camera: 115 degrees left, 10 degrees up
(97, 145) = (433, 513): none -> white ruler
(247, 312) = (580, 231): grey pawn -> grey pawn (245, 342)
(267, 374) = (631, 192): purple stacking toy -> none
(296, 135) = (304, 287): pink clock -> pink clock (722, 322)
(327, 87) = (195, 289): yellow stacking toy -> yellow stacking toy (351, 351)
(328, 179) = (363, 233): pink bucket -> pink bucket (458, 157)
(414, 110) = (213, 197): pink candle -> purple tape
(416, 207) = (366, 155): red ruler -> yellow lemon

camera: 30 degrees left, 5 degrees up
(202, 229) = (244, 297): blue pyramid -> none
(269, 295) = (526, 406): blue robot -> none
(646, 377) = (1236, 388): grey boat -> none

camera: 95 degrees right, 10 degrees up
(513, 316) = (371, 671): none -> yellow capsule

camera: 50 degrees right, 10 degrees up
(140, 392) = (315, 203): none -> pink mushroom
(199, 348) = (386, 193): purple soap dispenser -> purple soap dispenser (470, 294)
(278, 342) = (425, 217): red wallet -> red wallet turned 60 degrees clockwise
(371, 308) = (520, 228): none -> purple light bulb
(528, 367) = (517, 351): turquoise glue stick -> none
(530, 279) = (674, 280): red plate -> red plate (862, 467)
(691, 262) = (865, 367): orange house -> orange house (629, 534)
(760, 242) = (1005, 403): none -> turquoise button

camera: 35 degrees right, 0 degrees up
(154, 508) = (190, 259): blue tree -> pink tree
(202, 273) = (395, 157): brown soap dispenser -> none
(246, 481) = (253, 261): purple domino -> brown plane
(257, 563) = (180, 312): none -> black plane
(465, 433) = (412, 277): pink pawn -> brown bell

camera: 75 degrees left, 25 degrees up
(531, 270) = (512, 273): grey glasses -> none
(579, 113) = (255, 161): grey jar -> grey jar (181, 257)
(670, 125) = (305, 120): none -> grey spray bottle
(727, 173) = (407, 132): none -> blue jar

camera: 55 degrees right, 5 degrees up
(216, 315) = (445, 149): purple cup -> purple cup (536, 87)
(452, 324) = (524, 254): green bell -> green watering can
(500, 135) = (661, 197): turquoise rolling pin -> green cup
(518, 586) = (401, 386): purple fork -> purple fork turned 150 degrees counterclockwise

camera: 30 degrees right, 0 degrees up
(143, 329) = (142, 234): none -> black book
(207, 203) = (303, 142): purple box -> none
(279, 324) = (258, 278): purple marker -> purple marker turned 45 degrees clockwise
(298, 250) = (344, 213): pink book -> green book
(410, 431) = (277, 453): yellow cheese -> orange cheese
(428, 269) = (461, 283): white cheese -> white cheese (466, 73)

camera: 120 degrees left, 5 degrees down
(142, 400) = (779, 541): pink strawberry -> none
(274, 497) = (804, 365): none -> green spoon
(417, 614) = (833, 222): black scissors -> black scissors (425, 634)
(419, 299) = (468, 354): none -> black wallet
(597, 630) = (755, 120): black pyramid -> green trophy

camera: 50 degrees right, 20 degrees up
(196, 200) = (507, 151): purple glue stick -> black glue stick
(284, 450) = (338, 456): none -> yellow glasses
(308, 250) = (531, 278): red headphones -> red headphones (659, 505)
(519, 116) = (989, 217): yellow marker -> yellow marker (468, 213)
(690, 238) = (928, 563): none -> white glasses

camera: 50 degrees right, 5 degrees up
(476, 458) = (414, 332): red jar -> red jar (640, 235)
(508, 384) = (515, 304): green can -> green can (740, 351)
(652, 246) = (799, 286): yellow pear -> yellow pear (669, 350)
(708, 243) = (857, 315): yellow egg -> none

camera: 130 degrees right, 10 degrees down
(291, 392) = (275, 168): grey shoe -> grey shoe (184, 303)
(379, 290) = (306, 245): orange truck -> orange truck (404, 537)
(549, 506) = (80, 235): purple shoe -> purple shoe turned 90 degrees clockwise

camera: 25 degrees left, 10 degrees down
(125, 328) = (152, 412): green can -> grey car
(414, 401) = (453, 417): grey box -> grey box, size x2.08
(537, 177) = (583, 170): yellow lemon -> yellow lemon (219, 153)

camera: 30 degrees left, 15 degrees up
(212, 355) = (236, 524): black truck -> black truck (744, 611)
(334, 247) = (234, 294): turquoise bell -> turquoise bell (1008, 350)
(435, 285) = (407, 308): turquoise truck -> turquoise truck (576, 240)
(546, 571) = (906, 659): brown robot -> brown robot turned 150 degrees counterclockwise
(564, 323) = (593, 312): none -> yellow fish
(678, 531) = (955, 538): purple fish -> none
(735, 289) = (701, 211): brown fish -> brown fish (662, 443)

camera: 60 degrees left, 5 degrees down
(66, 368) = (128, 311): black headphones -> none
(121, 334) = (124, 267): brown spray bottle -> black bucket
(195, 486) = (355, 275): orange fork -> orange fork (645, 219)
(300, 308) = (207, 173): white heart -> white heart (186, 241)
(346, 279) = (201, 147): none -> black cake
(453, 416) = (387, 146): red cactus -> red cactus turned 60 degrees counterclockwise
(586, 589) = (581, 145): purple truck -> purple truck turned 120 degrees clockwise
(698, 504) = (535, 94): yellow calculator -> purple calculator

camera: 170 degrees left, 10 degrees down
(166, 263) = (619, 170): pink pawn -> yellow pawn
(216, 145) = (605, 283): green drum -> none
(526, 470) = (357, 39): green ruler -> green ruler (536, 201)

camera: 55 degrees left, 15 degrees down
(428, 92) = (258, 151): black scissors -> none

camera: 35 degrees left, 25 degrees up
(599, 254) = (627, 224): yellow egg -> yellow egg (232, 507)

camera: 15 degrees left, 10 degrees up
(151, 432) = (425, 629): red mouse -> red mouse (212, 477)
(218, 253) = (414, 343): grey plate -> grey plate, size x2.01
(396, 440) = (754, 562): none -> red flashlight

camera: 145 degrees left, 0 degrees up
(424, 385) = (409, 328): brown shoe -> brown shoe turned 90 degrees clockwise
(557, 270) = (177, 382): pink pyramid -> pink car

--*--

The task | The answer should be all lines from the entries above that hold the word "pawn".

Answer to the problem |
(247, 312) = (580, 231): grey pawn -> grey pawn (245, 342)
(465, 433) = (412, 277): pink pawn -> brown bell
(166, 263) = (619, 170): pink pawn -> yellow pawn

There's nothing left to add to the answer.